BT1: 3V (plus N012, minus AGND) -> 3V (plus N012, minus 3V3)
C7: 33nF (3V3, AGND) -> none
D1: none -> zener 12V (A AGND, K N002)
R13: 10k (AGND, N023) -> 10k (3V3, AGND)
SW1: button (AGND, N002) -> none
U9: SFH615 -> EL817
——
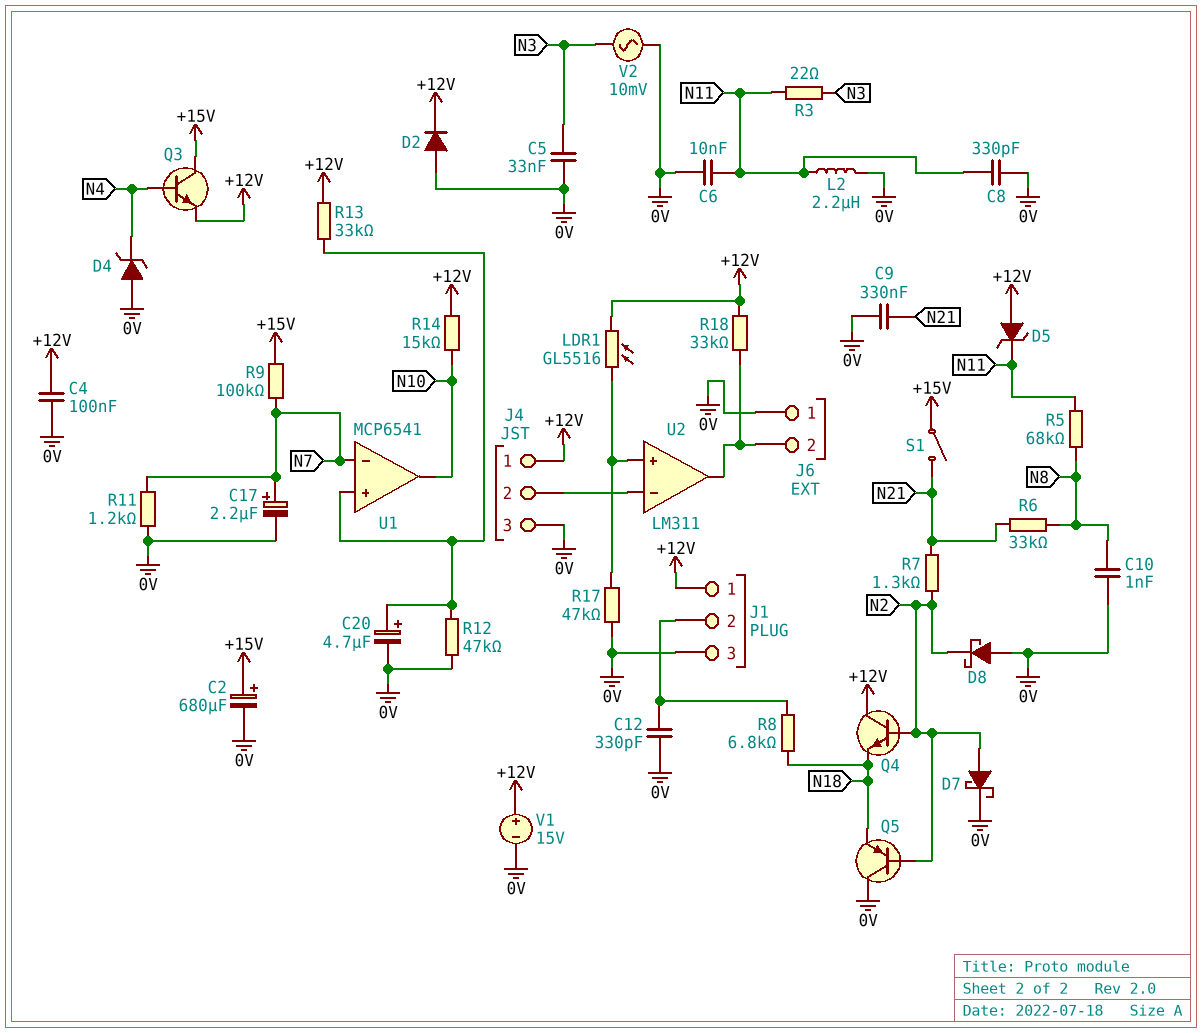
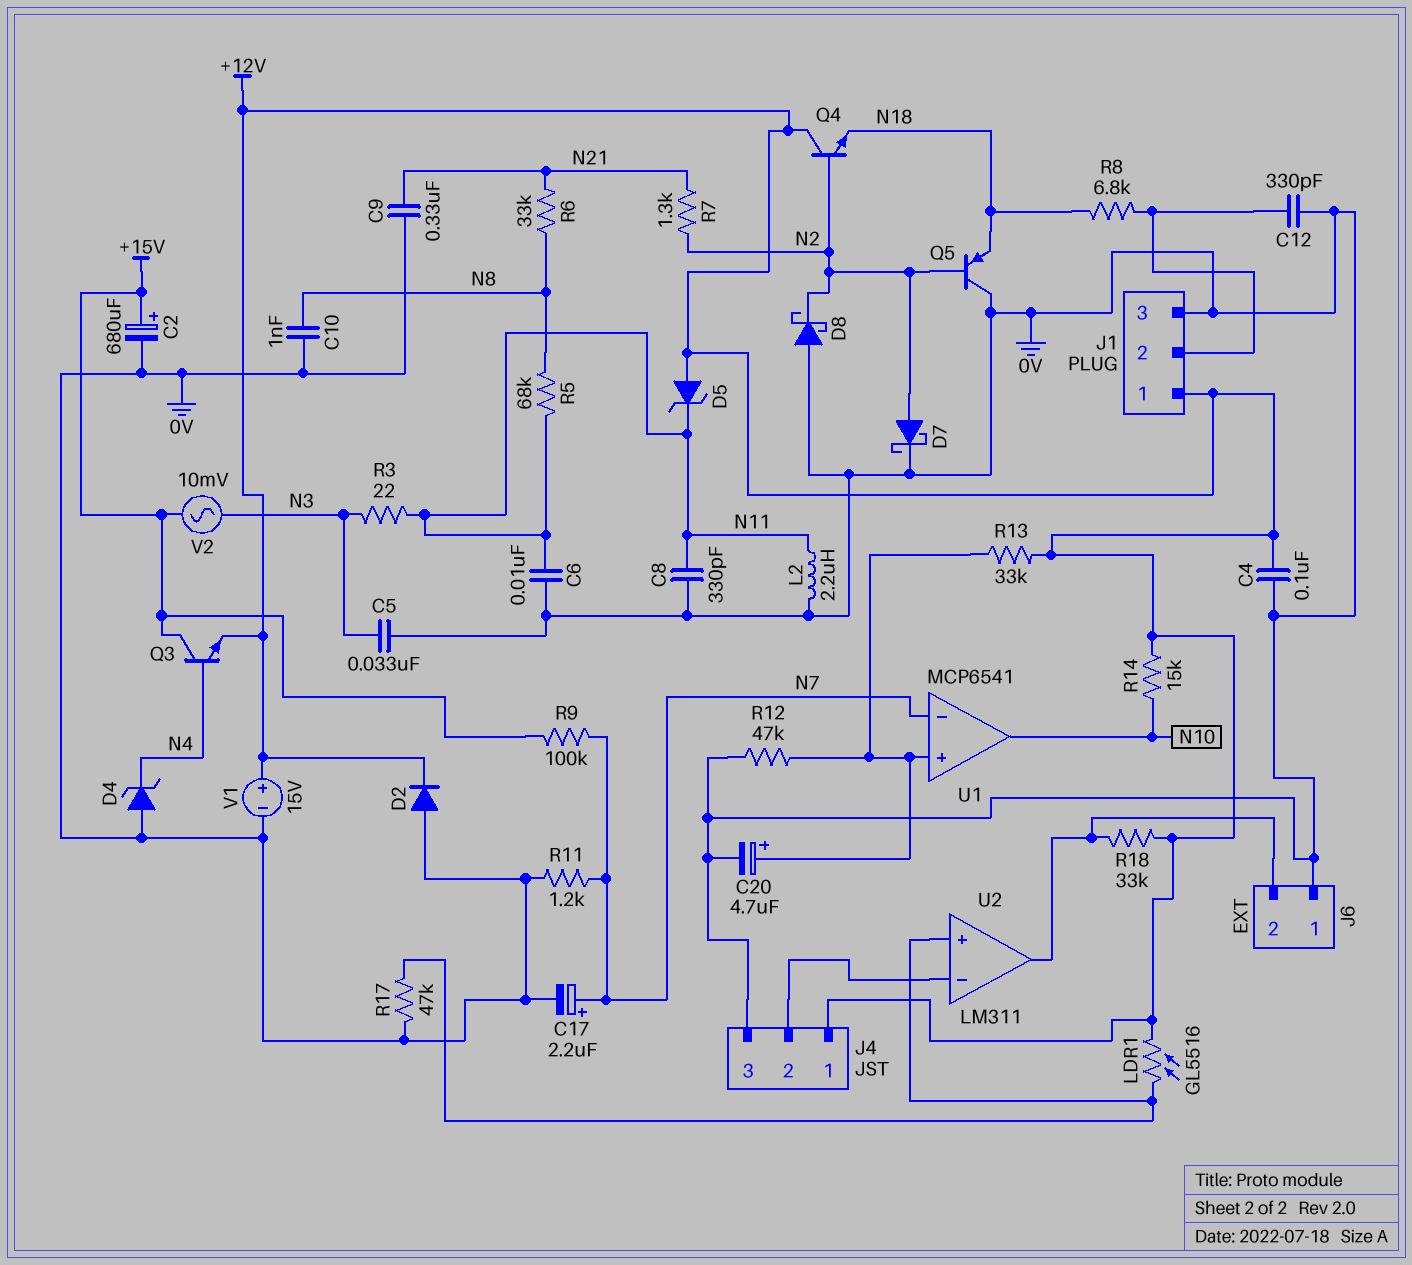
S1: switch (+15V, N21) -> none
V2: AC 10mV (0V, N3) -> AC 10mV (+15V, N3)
——
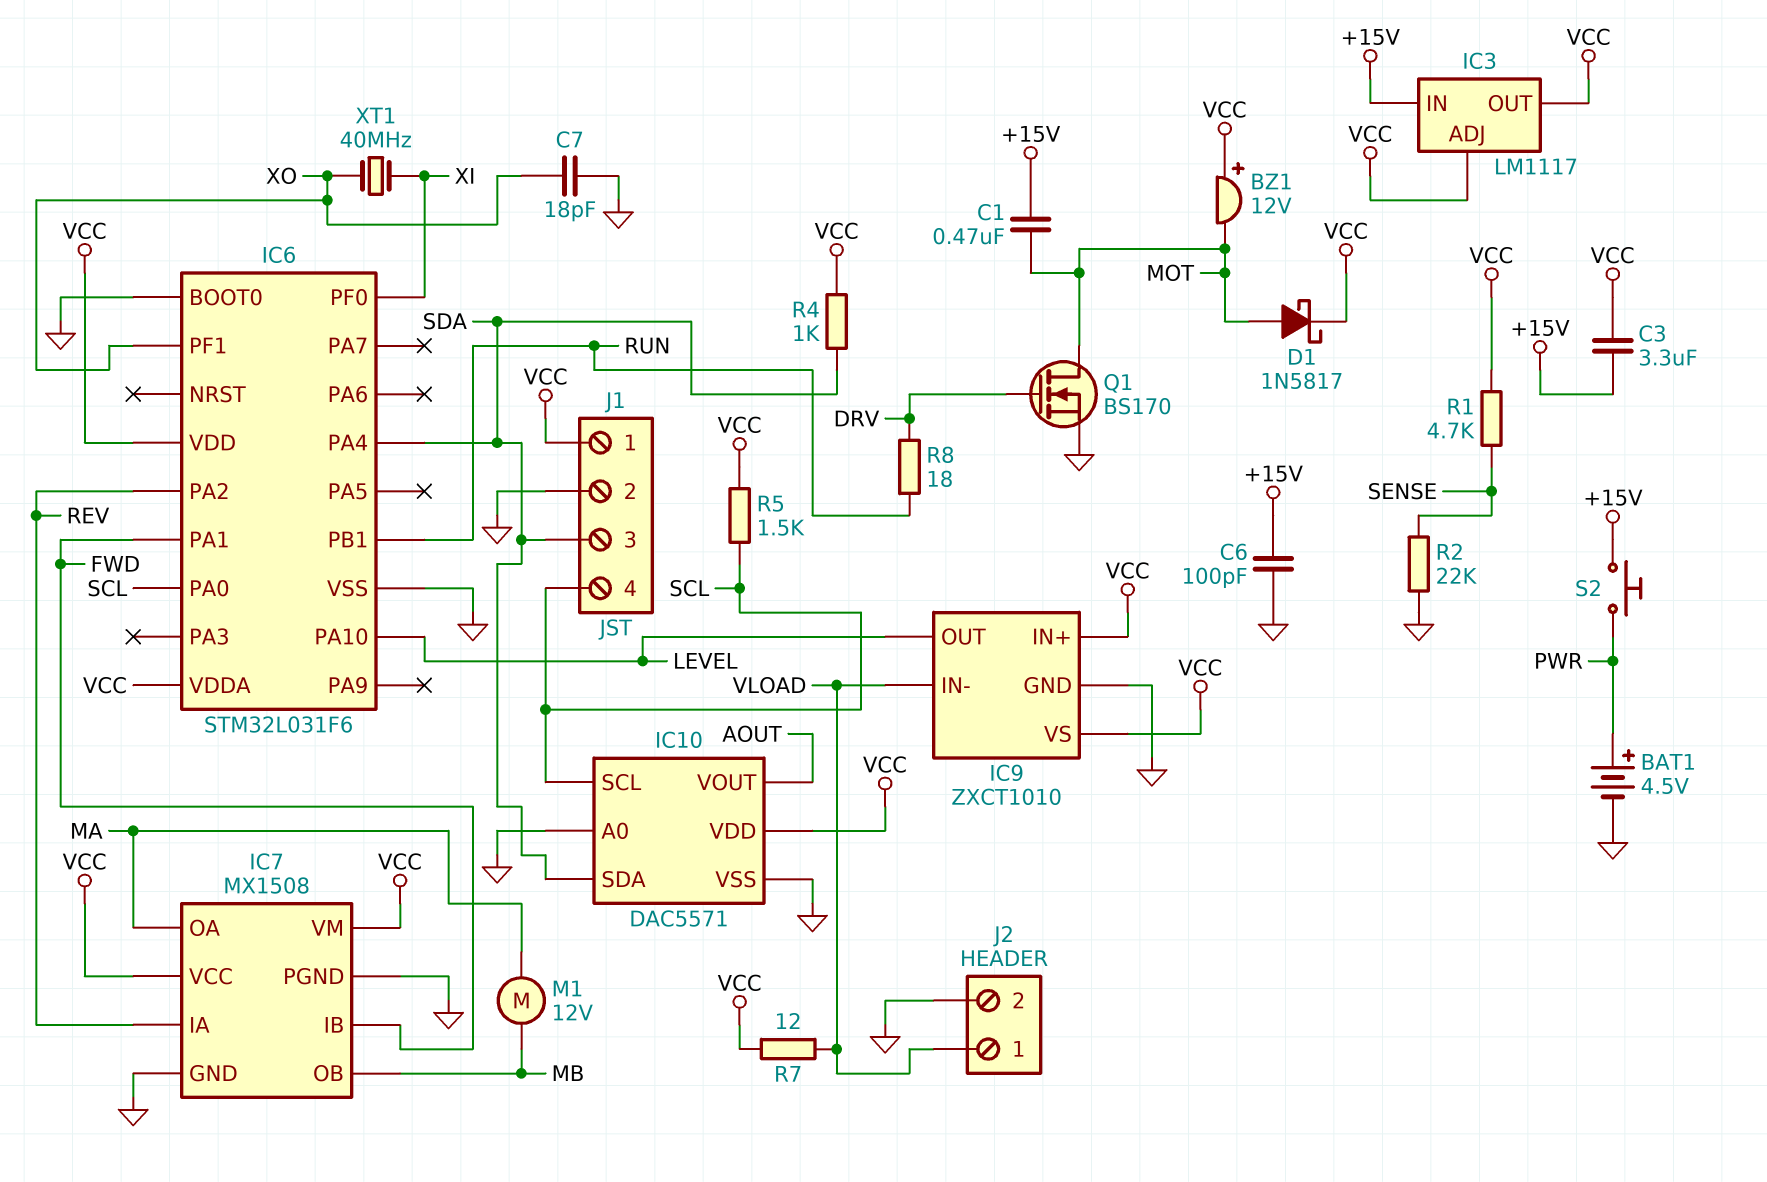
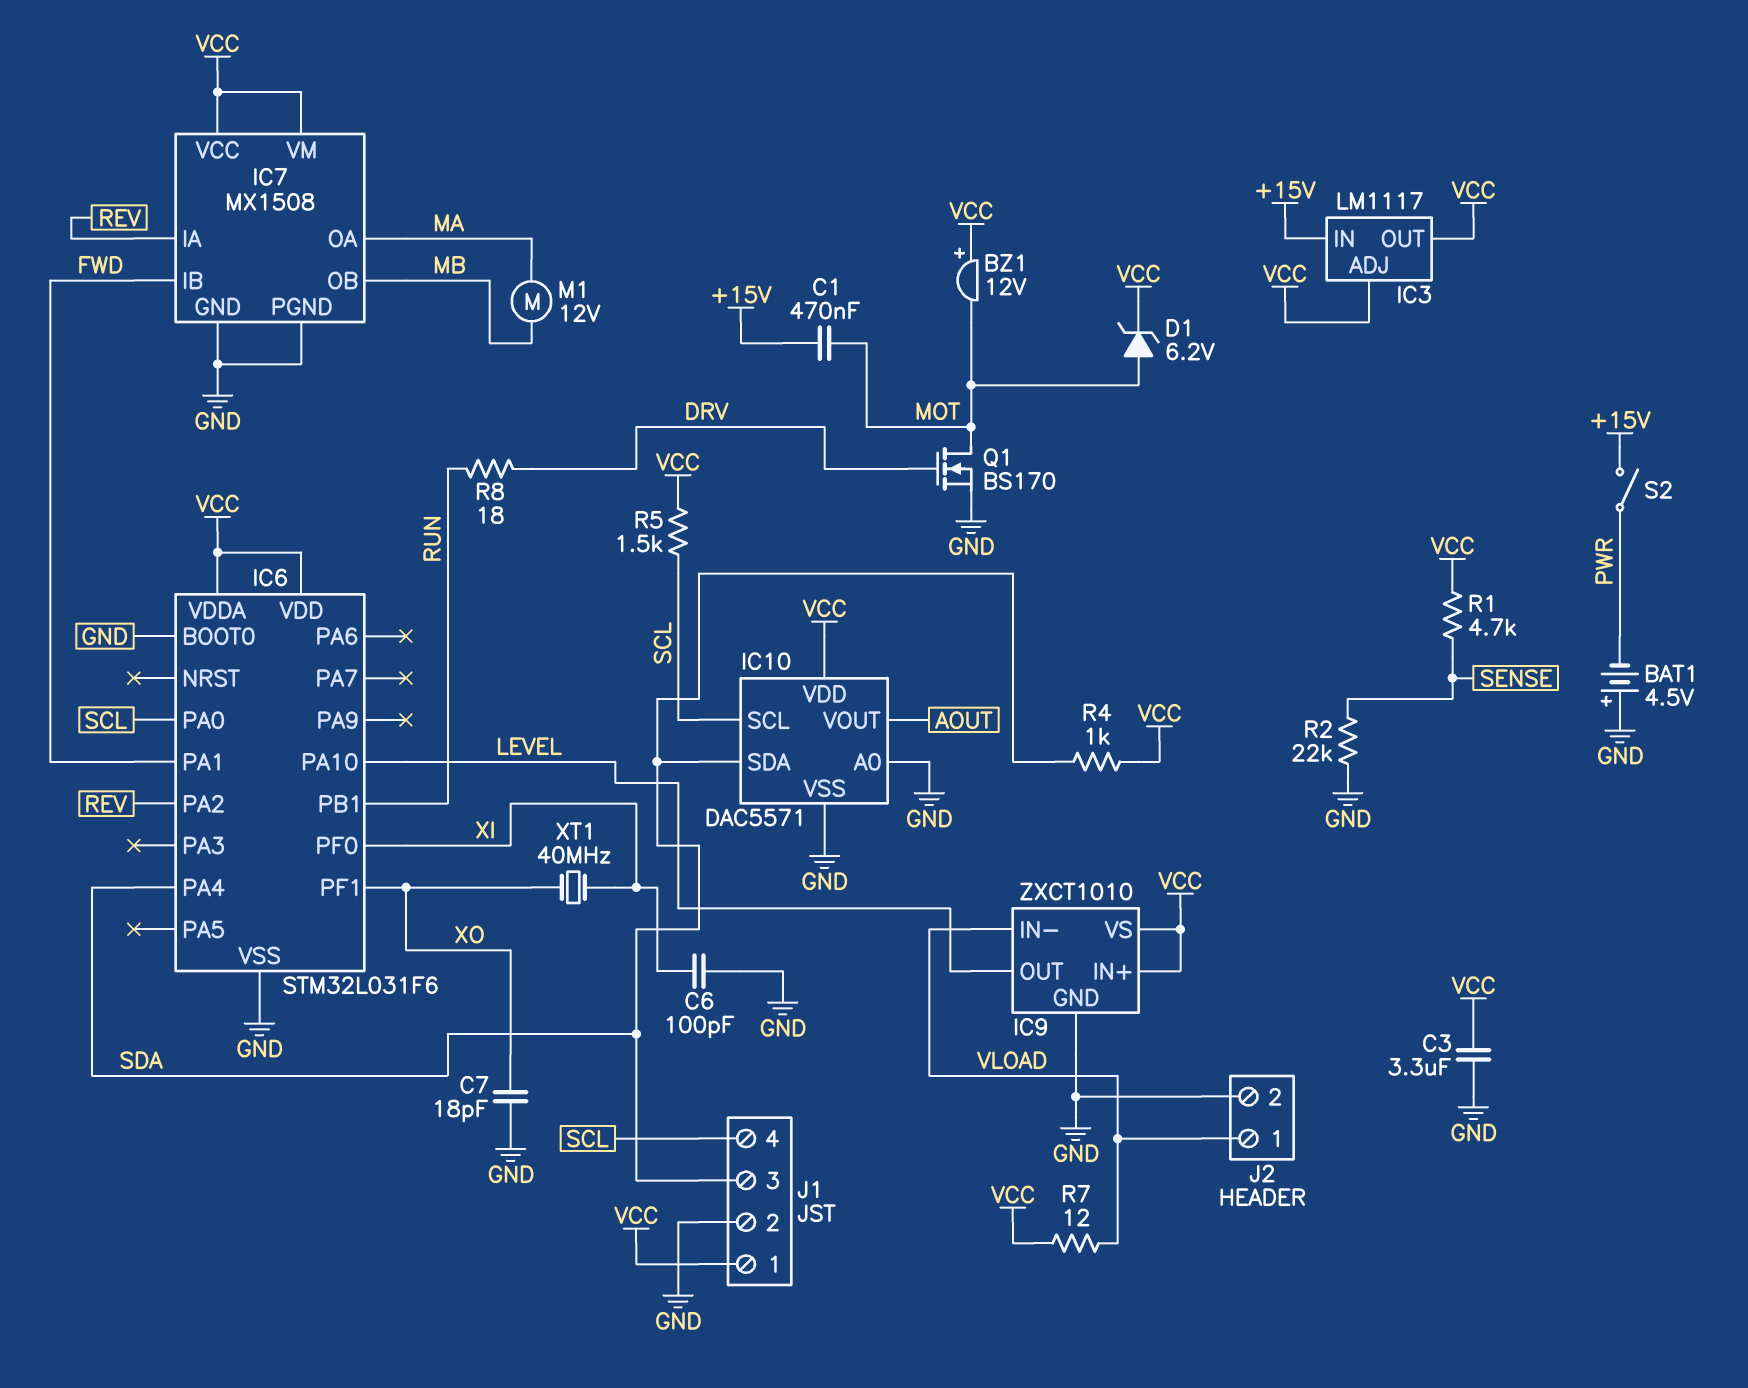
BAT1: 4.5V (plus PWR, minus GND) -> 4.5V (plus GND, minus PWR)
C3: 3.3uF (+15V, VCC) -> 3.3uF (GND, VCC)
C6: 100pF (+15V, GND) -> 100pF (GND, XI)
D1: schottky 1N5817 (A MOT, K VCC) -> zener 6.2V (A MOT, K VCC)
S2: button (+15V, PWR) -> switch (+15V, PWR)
——
• Task instructions: From the records above, transcribe exactly the run of lines that opens with the line holding "BT1: 3V (plus" and closes with the line holding "U9: SFH615 -> EL817", both included.

• Reply to the exercise:
BT1: 3V (plus N012, minus AGND) -> 3V (plus N012, minus 3V3)
C7: 33nF (3V3, AGND) -> none
D1: none -> zener 12V (A AGND, K N002)
R13: 10k (AGND, N023) -> 10k (3V3, AGND)
SW1: button (AGND, N002) -> none
U9: SFH615 -> EL817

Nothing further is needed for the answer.